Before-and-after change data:
Segment Open

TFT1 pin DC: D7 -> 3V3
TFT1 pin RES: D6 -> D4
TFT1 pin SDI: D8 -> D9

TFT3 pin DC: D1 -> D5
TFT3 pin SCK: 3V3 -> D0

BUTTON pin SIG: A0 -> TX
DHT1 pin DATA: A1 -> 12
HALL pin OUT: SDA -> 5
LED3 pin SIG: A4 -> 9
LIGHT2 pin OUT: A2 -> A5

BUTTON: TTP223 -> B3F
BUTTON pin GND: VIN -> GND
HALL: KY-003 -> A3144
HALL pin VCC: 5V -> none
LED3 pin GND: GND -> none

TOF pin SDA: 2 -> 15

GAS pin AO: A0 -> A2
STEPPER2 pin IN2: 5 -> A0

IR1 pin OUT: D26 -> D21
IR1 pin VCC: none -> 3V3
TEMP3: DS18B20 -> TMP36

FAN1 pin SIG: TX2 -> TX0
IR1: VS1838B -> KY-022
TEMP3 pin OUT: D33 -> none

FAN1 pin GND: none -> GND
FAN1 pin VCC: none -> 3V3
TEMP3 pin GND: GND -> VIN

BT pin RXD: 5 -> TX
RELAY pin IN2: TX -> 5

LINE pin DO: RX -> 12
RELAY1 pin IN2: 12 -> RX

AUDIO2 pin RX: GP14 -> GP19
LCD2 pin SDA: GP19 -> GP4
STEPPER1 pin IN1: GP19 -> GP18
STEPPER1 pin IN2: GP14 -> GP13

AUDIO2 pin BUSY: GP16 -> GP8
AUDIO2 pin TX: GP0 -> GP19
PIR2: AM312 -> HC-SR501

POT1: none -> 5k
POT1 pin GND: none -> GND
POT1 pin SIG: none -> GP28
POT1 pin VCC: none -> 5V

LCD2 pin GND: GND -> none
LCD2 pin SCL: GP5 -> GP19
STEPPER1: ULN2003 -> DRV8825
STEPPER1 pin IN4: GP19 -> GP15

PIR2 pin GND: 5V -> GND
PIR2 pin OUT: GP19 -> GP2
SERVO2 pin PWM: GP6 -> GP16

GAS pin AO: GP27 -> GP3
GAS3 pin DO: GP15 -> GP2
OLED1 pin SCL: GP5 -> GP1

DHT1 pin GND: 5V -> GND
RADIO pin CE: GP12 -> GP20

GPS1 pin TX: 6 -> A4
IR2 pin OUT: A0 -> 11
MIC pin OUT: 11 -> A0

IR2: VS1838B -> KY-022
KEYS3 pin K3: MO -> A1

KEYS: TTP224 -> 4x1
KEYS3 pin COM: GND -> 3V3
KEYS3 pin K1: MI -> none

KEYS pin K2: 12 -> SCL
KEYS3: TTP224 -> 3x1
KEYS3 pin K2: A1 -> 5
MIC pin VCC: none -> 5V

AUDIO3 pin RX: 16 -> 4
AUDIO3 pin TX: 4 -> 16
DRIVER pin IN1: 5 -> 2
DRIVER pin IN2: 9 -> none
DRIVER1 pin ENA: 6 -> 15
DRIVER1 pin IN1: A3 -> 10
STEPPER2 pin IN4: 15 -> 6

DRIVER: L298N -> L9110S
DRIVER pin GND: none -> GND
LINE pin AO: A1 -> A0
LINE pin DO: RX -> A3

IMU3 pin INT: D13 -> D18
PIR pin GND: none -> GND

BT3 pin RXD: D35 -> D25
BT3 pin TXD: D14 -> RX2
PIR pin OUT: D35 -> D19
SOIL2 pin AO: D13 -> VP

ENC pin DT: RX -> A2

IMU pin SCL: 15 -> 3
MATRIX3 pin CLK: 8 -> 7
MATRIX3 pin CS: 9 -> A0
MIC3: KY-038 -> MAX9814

Segment Closed

> [The task]: Copy here each line of the preceding records with "BUTTON" in it.

> [Written response]:
BUTTON pin SIG: A0 -> TX
BUTTON: TTP223 -> B3F
BUTTON pin GND: VIN -> GND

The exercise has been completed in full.